[[ RECORDS TO USE open ]]

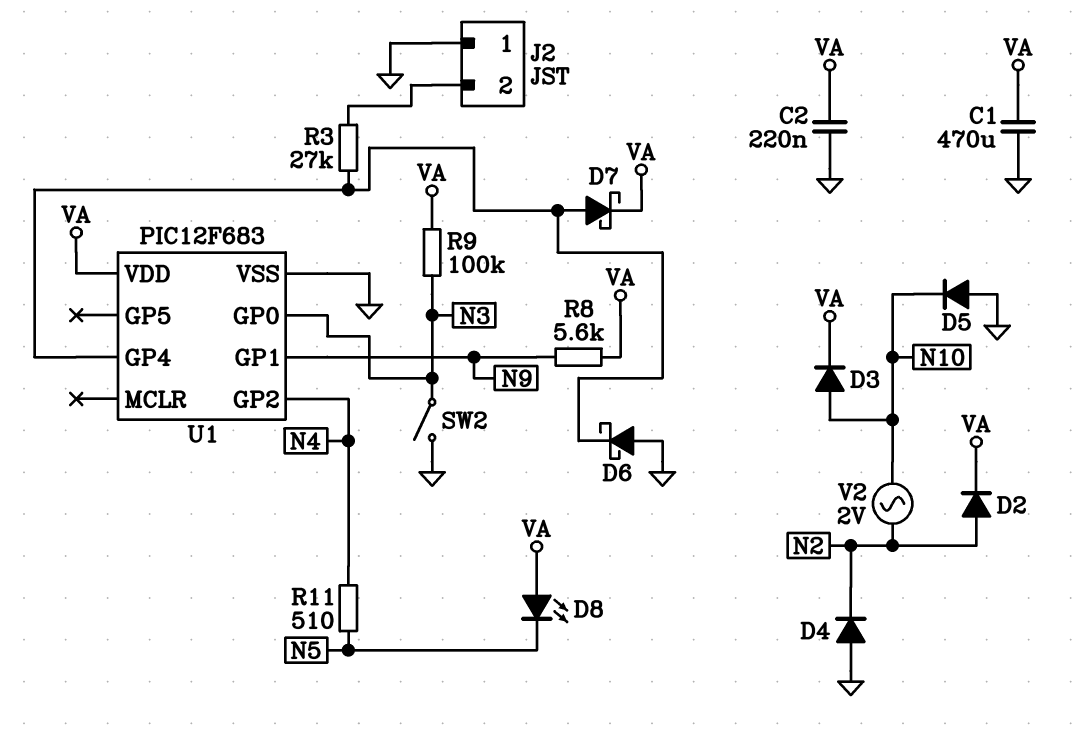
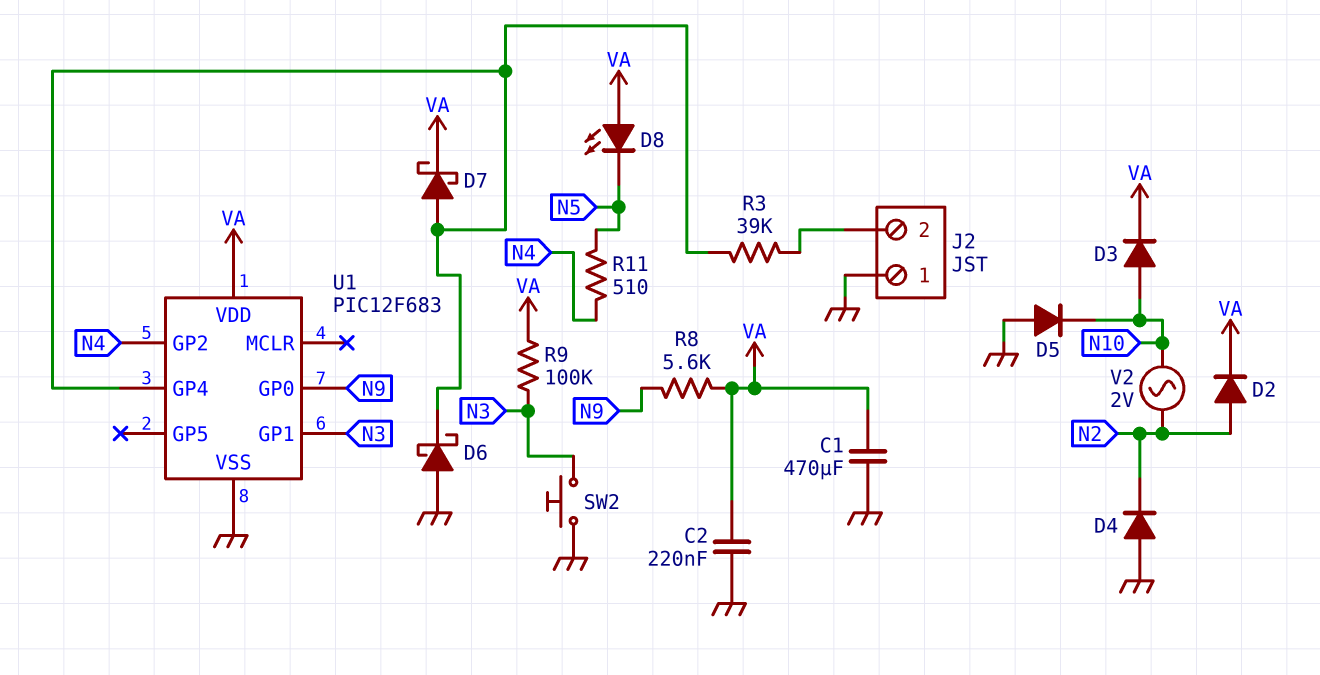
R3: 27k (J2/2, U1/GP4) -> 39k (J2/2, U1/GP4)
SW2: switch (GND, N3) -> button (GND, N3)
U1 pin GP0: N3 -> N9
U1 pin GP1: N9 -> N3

[[ RECORDS TO USE closed ]]
[[ RECORDS TO USE open ]]

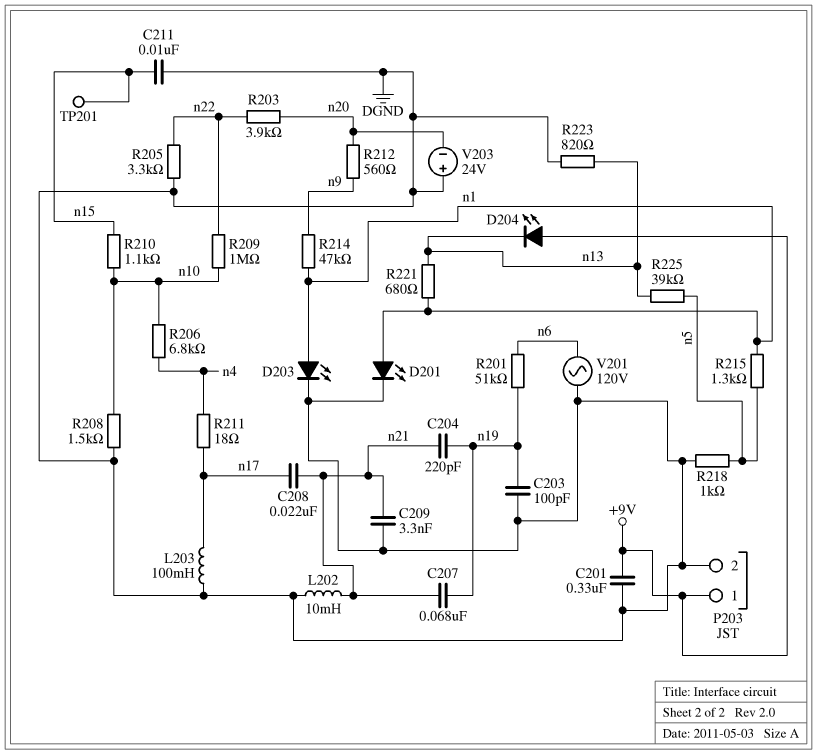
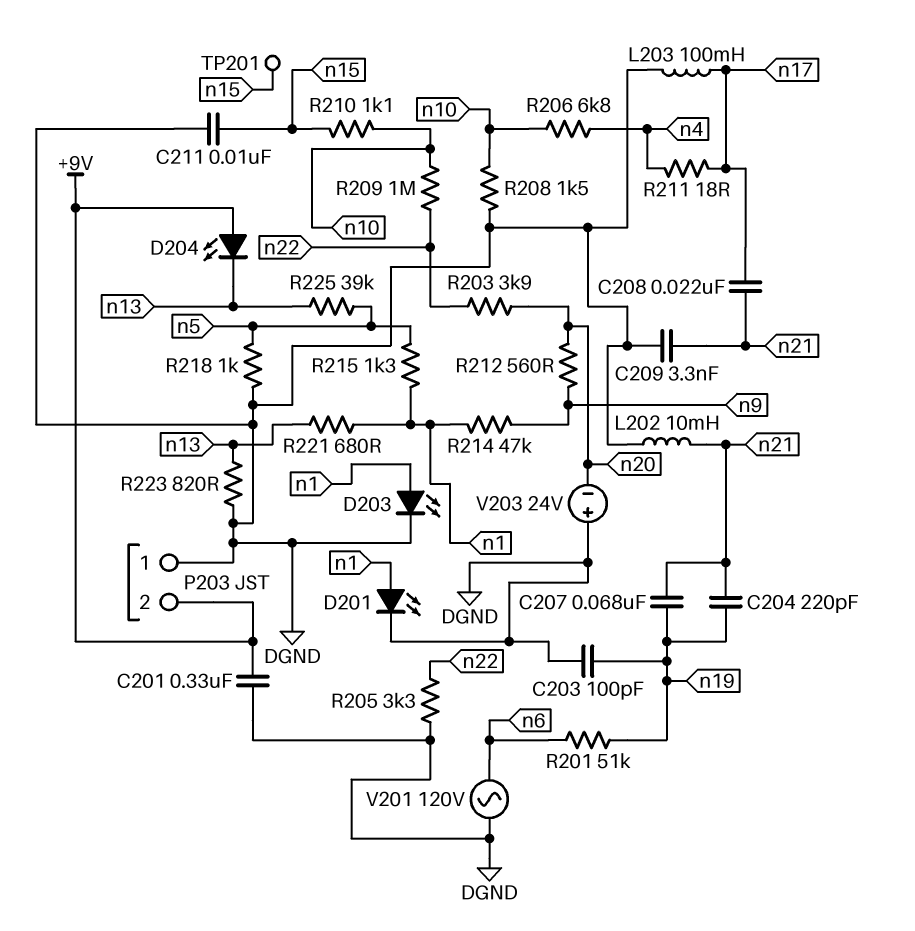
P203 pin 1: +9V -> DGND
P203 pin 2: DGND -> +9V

[[ RECORDS TO USE closed ]]
[[ RECORDS TO USE open ]]

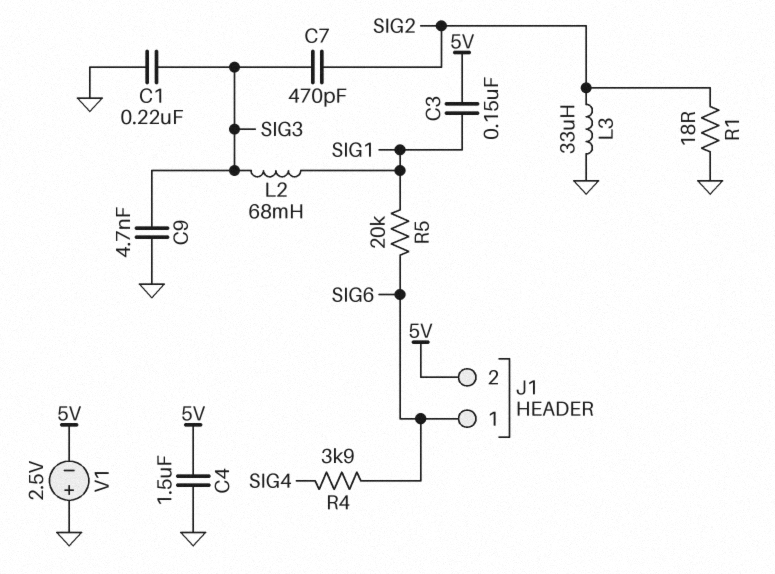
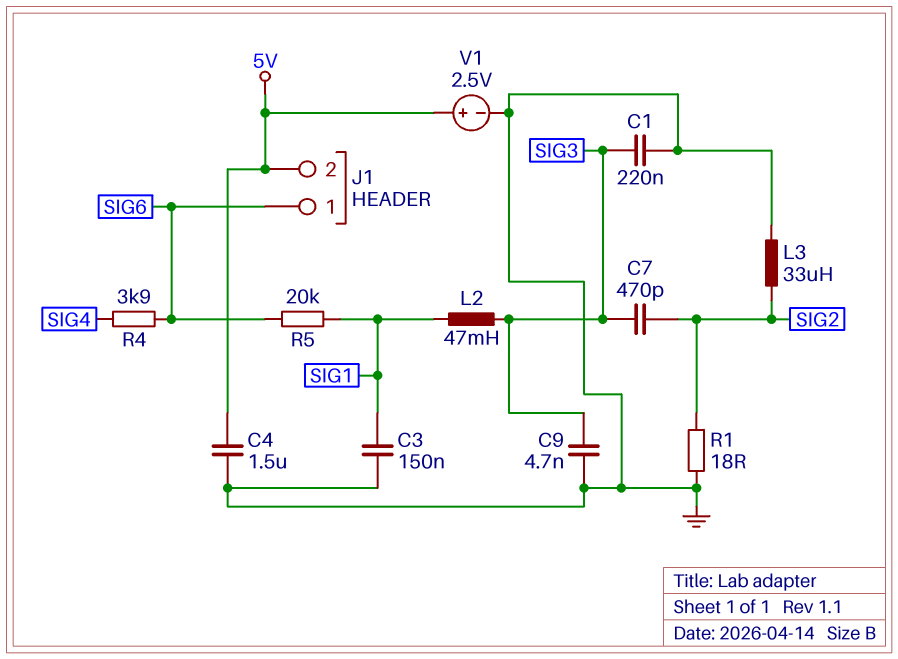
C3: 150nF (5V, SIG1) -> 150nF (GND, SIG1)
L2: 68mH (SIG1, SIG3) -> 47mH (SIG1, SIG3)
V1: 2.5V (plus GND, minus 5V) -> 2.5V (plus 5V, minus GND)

[[ RECORDS TO USE closed ]]

WORK TO COMPLETE: Using the entries above, give again exactly the lines from the line holding "C3: 150nF (5V, SIG1) -> 150nF (GND, SIG1)" through the line holding "V1: 2.5V (plus". Include both end lines and nothing else.

ANSWER:
C3: 150nF (5V, SIG1) -> 150nF (GND, SIG1)
L2: 68mH (SIG1, SIG3) -> 47mH (SIG1, SIG3)
V1: 2.5V (plus GND, minus 5V) -> 2.5V (plus 5V, minus GND)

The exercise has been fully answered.